§ **WORK INSTRUCTIONS**
Each line below needs to be duplicated without alteration.

Collection entries
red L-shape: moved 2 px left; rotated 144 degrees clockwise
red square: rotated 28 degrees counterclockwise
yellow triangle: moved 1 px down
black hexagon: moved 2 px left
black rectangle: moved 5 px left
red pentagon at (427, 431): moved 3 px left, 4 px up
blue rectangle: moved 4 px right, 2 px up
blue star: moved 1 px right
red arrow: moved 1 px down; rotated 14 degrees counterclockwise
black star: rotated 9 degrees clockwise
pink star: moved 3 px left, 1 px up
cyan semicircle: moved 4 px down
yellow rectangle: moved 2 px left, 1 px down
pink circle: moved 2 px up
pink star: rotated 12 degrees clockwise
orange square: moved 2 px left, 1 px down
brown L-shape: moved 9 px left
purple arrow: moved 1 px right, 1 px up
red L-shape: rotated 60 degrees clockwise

§ **EXERCISE SOLUTION**
red L-shape: moved 2 px left; rotated 144 degrees clockwise
red square: rotated 28 degrees counterclockwise
yellow triangle: moved 1 px down
black hexagon: moved 2 px left
black rectangle: moved 5 px left
red pentagon at (427, 431): moved 3 px left, 4 px up
blue rectangle: moved 4 px right, 2 px up
blue star: moved 1 px right
red arrow: moved 1 px down; rotated 14 degrees counterclockwise
black star: rotated 9 degrees clockwise
pink star: moved 3 px left, 1 px up
cyan semicircle: moved 4 px down
yellow rectangle: moved 2 px left, 1 px down
pink circle: moved 2 px up
pink star: rotated 12 degrees clockwise
orange square: moved 2 px left, 1 px down
brown L-shape: moved 9 px left
purple arrow: moved 1 px right, 1 px up
red L-shape: rotated 60 degrees clockwise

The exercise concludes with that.